#### Problem requirements
Extract each line of the rows below that contains the string "kern", copying it in full.

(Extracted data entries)
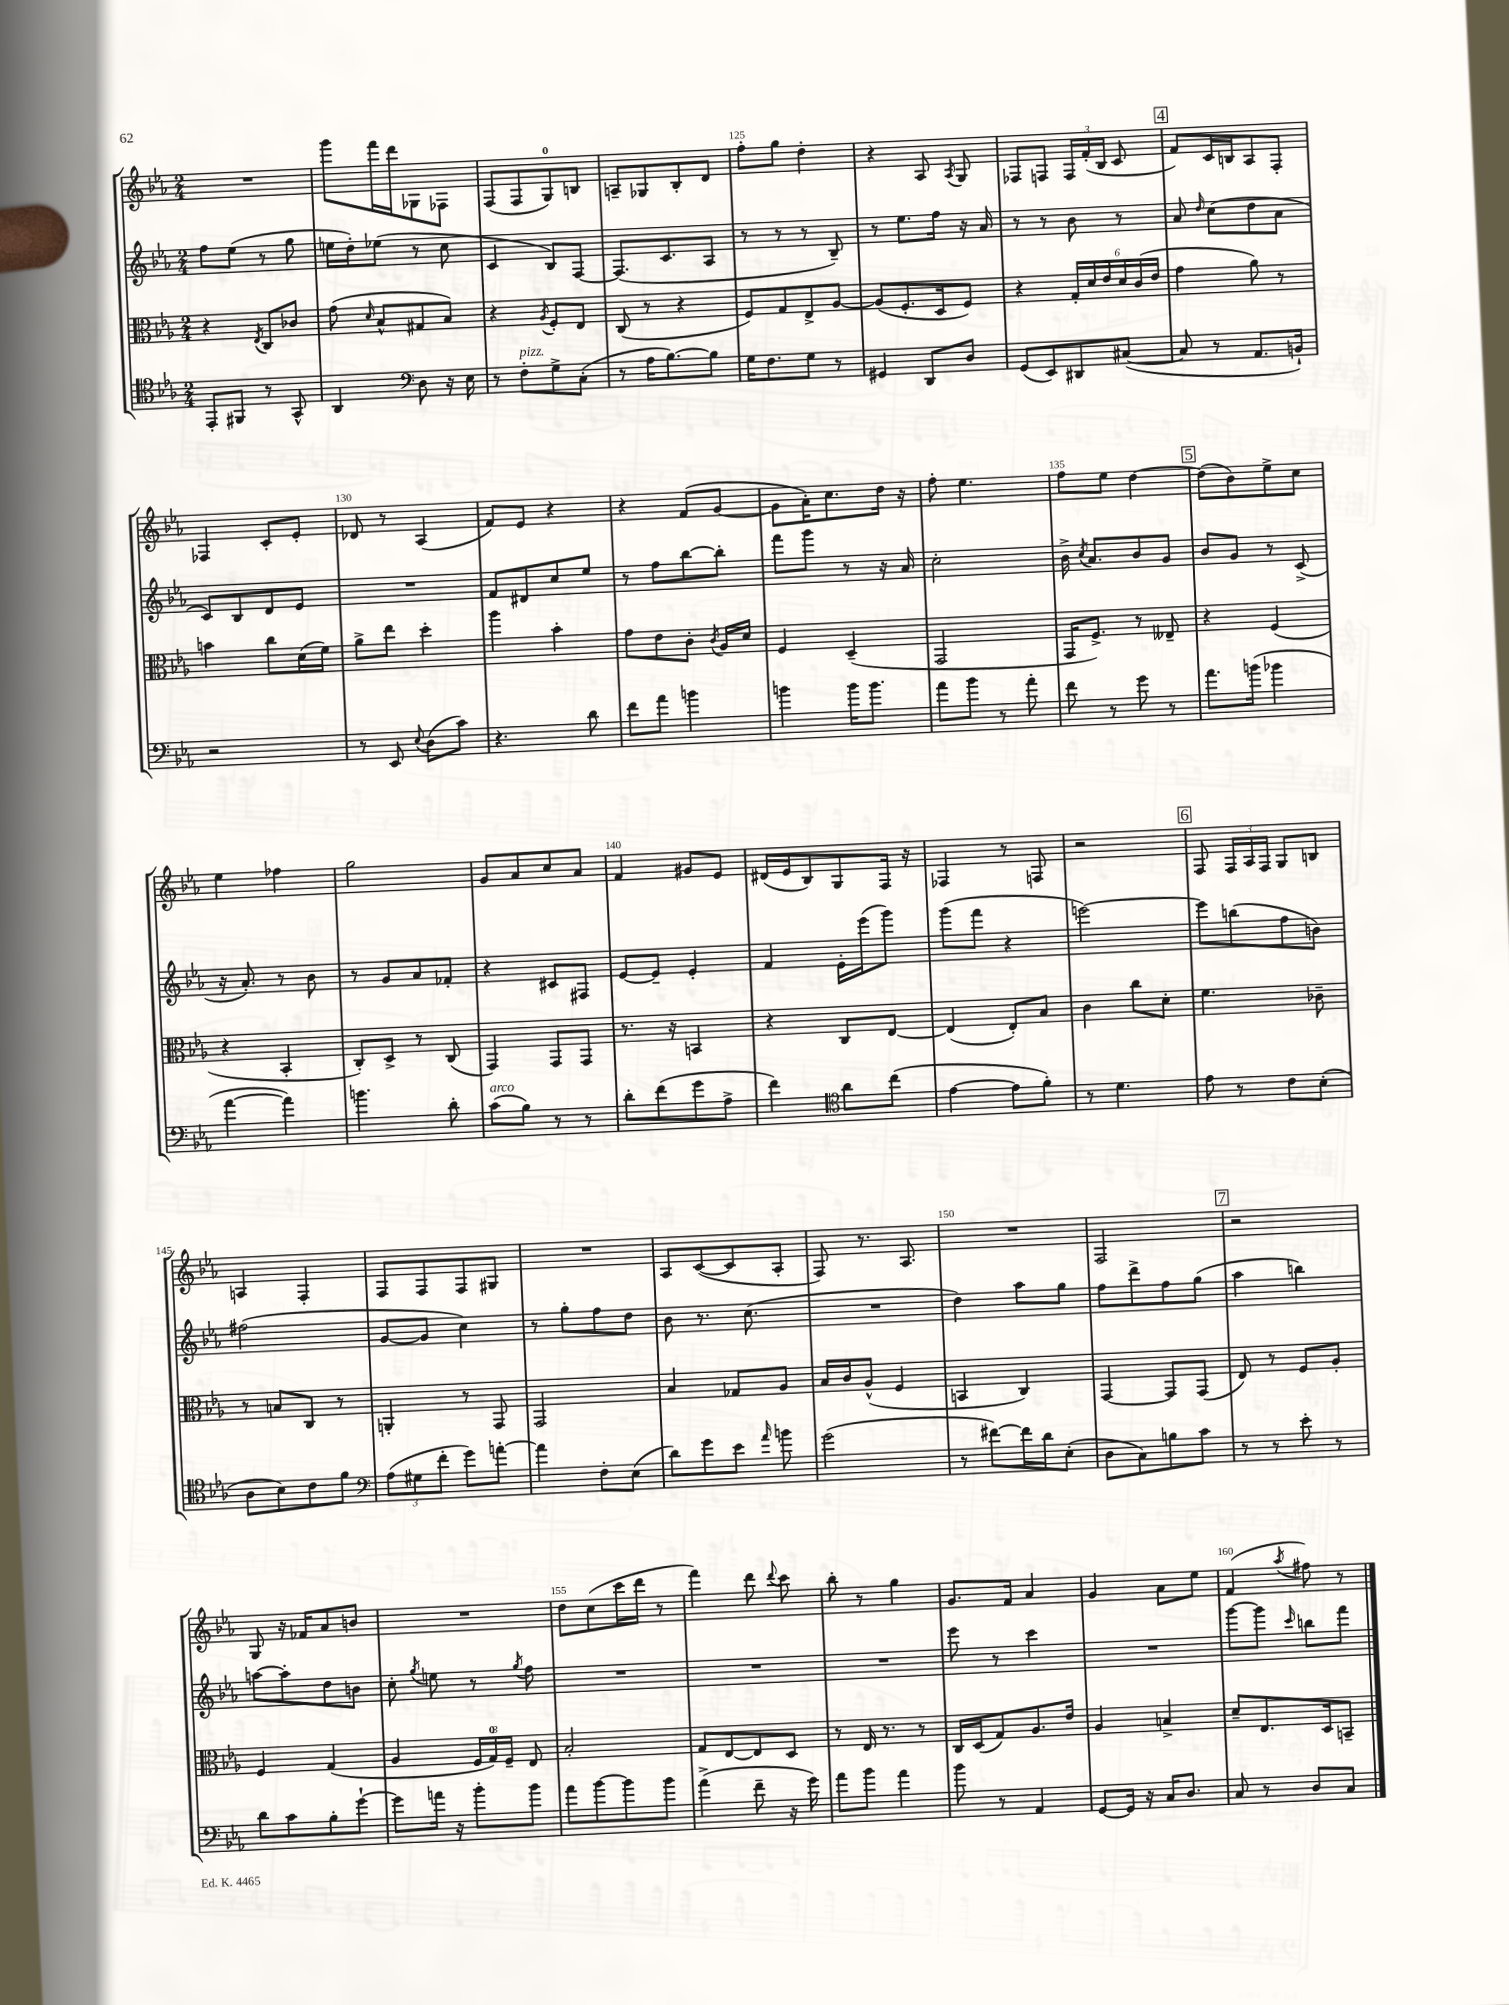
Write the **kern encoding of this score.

**kern	**kern	**kern	**kern
*part4	*part3	*part2	*part1
*staff4	*staff3	*staff2	*staff1
*clefC4	*clefC3	*clefG2	*clefG2
*k[b-e-a-]	*k[b-e-a-]	*k[b-e-a-]	*k[b-e-a-]
*M2/4	*M2/4	*M2/4	*M2/4
=121	=121	=121	=121
8EE-'/L	4r	8ff\L	2r
8FF#X/J	.	(8ee-\J	.
.	8qE-/	.	.
8r	8C/L	8r	.
8GG^^/	8c-X/J	8gg\	.
=122	=122	=122	=122
4AA-/	(8g\	16een\LL	8ggg\L
.	.	16dd'\J)	.
.	16qqd/	.	.
.	8B-^^/L	(8ee-X\J	16fff\L
.	.	.	16ddd\J
*clefF4	*	*	*
8D\	8G#X/	8r	8G-X\
16r	8B-/J)	8cc\	8F-X\J
16E-\	.	.	.
=123	=123	=123	=123
8r	4r	4c/	(8F/L
!LO:TX:a:i:t=pizz.	!	!	!
8F'\L	.	.	8F/
.	8qA-/	.	.
8G^\	8F'/L	8B-/L)	8G/)
(8C'\J	8E-/J	[8F/J	8Bn/J
=124	=124	=124	=124
8r	(8C/	(8.F/L]	8An~/L
16A-\KL	8r	.	8G-X/
[8.B-\)	.	8.c/	.
.	4r	.	8B-'/
8B-\J]	.	8A-/J	8d/J
=125	=125	=125	=125
16G\KL	8F/L)	8r	8ff'\L
8.F\	.	.	.
.	8G/	8r	8gg\J
8G\J	8E-^/	8r	4dd'\
8r	[8A-/J	8B-~/)	.
=126	=126	=126	=126
4GG#X/	(8A-/L]	8r	4r
.	8.F'/	8.ee-\L	.
8DD/L	.	.	8A-/
.	16D/k	16ff\Jk	.
.	.	.	8qA-/
8D/J	8F/J)	16r	8G/
.	.	16a-/	.
=127	=127	=127	=127
(8GG/L	4r	8r	8F-X/L
8EE-/)	.	8r	8Fn/J
8DD#X/	24G'/LL	8b-\	24F/LL
.	24d/	.	(24f'/
.	24e-/	.	24B-/JJ
([8C#X/J	24d/	8r	8c/
.	(24c/	.	.
.	24e-/JJ	.	.
!!LO:REH:place=s1:t=4
=128	=128	=128	=128
8C#/]	4g\	8a-/	8f/L)
.	.	16qqdd/	.
8r	.	(8cc\L	16c/L
.	.	.	16Bn/J
8.AA-/L	8a-\)	8dd\	8A-/
.	8r	8a-\J	8F'/J
16BBn`/Jk)	.	.	.
!!LO:LB:g=z
=129	=129	=129	=129
2r	4bn\	8c/L)	4F-X/
.	.	8B-/	.
.	8cc\L	8d/	8c'/L
.	(16d\L	8e-/J	8e-'/J
.	16f\JJ)	.	.
=130	=130	=130	=130
8r	8a-^\L	2r	8d-X/
8EE-/	8ee-\J	.	8r
8qqE-/	.	.	.
(8D\L	4dd'\	.	(4A-/
8c\J)	.	.	.
=131	=131	=131	=131
4.r	4aa-\	8f/L	8f/L)
.	.	8d#X/	8e-/J
.	4b-'\	8cc/	4r
8d\	.	8ee-/J	.
=132	=132	=132	=132
8f\L	8g\L	8r	4r
8a-\J	8e-\	8ff\L	.
4bn\	8c'\J	[8bb-\	(8f/L
.	8qc/	.	.
.	16A-/LL	8bb-'\J]	[8g/J
.	16d/JJ	.	.
=133	=133	=133	=133
4bn\	4F/	8fff\L	8g\L]
.	.	8ggg\J	16a-'\K)
.	.	.	8.cc\
16b\KL	(4D~/	8r	.
8.b\J	.	.	.
.	.	16r	16dd\Jk
.	.	16a-/	16r
=134	=134	=134	=134
8a-\L	2GG/	2cc'\	8ff'\
8b-\J	.	.	4.ee-\
8r	.	.	.
8a-'\	.	.	.
=135	=135	=135	=135
8f\	16GG/KL	16b-^\	8ff\L
.	.	8qcc/	.
.	8.F^/J)	8.a-/L	.
8r	.	.	8ee-\J
8g\	8r	8b-/	[4dd\
8r	8E--X~/	8g/J	.
!!LO:REH:place=s1:t=5
=136	=136	=136	=136
8.a-\L	4r	8b-/L	(8dd\L]
.	.	8g/J	8b-\)
(16bn\Jk	.	.	.
4b-X\	(4F/	8r	8ee-^\
.	.	(8c^/	8cc\J
!!LO:LB:g=z
=137	=137	=137	=137
[4a-\	4r	16r	4ee-\
.	.	8.a-'/)	.
4a-\])	4BB-'/	8r	4ff-X\
.	.	8b-\	.
=138	=138	=138	=138
4.bn\	8C'/L)	8r	2gg\
.	8D^/J	8g/L	.
.	8r	8a-/	.
8d'\	(8C/	8f-X'/J	.
=139	=139	=139	=139
!LO:TX:a:i:t=arco	!	!	!
(8c\L	4GG/)	4r	8g/L
8B-\J)	.	.	8a-/
8r	8GG/L	8c#X/L	8cc/
8r	8GG/J	8F#X/J	8a-/J
=140	=140	=140	=140
8d'\L	8.r	[8e-/L	4f/
(8f\	.	8e-~/J]	.
.	16r	.	.
8g\	4BBn/	4e-'/	8g#X/L
8A-^\J	.	.	8e-/J
=141	=141	=141	=141
4f\)	4r	4f/	(16d#X/LL
.	.	.	16e-/J
.	.	.	8B-/)
*clefC4	*	*	*
8a-\L	8C/L	16e-'\LL	8G/
.	.	(16eee-\J	.
(8cc\J	[8E-/J	8ggg\J)	16F/Jk
.	.	.	16r
=142	=142	=142	=142
[4e-\	(4E-/]	(8ggg\L	4F-X/
.	.	8fff\J	.
8e-\L]	8E-'/L)	4r	8r
8f'\J)	8B-/J	.	8Fn/
=143	=143	=143	=143
8r	4c\	[2eeen\)	2r
4.d\	.	.	.
.	8cc\L	.	.
.	8d'\J	.	.
!!LO:REH:place=s1:t=6
=144	=144	=144	=144
8e-\	4.f\	8eee\L]	8F/
8r	.	(8bbn\	24F/LL
.	.	.	24A-/
.	.	.	24F/JJ
8c\L	.	8ff\	8G/L
(8B-'\J	8c-X~\	8bn\J)	8Bn/J
!!LO:LB:g=z
=145	=145	=145	=145
8A-\L	8r	(2ff#X\	4An/
8B-\)	8Bn/L	.	.
8c\	8C/J	.	4F'/
8f\J	8r	.	.
=146	=146	=146	=146
*clefF4	*	*	*
(12A-\L	4AAn'/	[8g/L	8F/L
12G#X\	.	.	.
.	.	8g/J]	8F/
12f'\J	.	.	.
8g\L)	8r	4cc\)	8F/
[8an'\J	8GG/	.	8G#X/J
=147	=147	=147	=147
4a\]	2GG/	8r	2r
.	.	8gg'\L	.
8F'\L	.	8ff\	.
(8E-\J	.	8dd\J	.
=148	=148	=148	=148
8d\L)	4B-/	8b-\	8A-/L
8g\	.	8.r	([8c/
8e-\J	8G-X/L	.	8c/]
.	.	(8.cc\	.
16qqa-/	.	.	.
8bn\	8A-/J	.	8A-'/J
=149	=149	=149	=149
(2g\	16B-/LL	2r	8F/)
.	16c/J	.	.
.	(8A-^^/J	.	8.r
.	4F/	.	.
.	.	.	8.A-/
=150	=150	=150	=150
8r	4BBn/	4dd\)	2r
[8f#X\L)	.	.	.
16f#\L]	4C/)	8aa-\L	.
16d\J	.	.	.
(8E-'\J	.	8gg\J	.
=151	=151	=151	=151
8D\L	[4GG/	8ff\L	2F/
8C\)	.	8ddd^\	.
8Bn\	8GG/L]	8ff\	.
8c\J	(8GG/J	(8gg\J	.
!!LO:REH:place=s1:t=7
=152	=152	=152	=152
8r	8E-/)	4aa-\	2r
8r	8r	.	.
8e-'\	8F/L	4bbn\)	.
8r	8A-'/J	.	.
!!LO:LB:g=z
=153	=153	=153	=153
8d\L	4F/	[8aan\L	8G/
8c\	.	8aa'\]	16r
.	.	.	16f-X/KL
8B-'\	(4G/	8dd\	8a-/
[8g`\J	.	8bn\J	8bn/J
=154	=154	=154	=154
8g\L]	4A-/	8cc'\	2r
.	.	8qgg/	.
16an\Jk	.	8een\	.
16r	.	.	.
8b-'\L	24F/LL	8r	.
.	24G/)	.	.
.	24F~/JJ	.	.
.	.	8qgg/	.
8b-\J	8E-/	8ff\	.
=155	=155	=155	=155
8a-\L	2B-'/	2r	8dd\L
[8b-\	.	.	(8cc\
8b-\]	.	.	16ccc\L
.	.	.	16ddd\JJ
8b-\J	.	.	8r
=156	=156	=156	=156
(4a-^\	8G/L	2r	4fff\)
.	[8E-/	.	.
8f~\	8E-/]	.	8ddd\
.	.	.	8qqddd/
16r	8D/J	.	8ccc\
16g\)	.	.	.
=157	=157	=157	=157
8a-\L	8r	2r	8bb-'\
8b-\J	16E-/	.	8r
.	8.r	.	.
4a-\	.	.	4gg\
.	8r	.	.
=158	=158	=158	=158
8b-\	16C/LL	8eee-\	8.g/L
.	(16D/J	.	.
8r	8G/)	8r	.
.	.	.	16f/Jk
4AA-/	8.A-/	4ccc\	4a-/
.	16e-/Jk	.	.
=159	=159	=159	=159
[8GG/L	4A-/	2r	4g/
16GG/Jk]	.	.	.
16r	.	.	.
16C/KL	4Bn^/	.	8a-\L
8.D/J	.	.	.
.	.	.	8ee-\J
=160	=160	=160	=160
8C/	8d~/L	[8ggg\L	(4f/
8r	8.E-/	8ggg\J]	.
.	.	16qqccc/	8qaa-/
8D/L	.	8bbn\L	8ff#X\)
.	16D/k	.	.
8C/J	8BBn~/J	8fff\J	8r
==	==	==	==
*-	*-	*-	*-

#### Finished exercise
Write the **kern encoding of this score.
**kern	**kern	**kern	**kern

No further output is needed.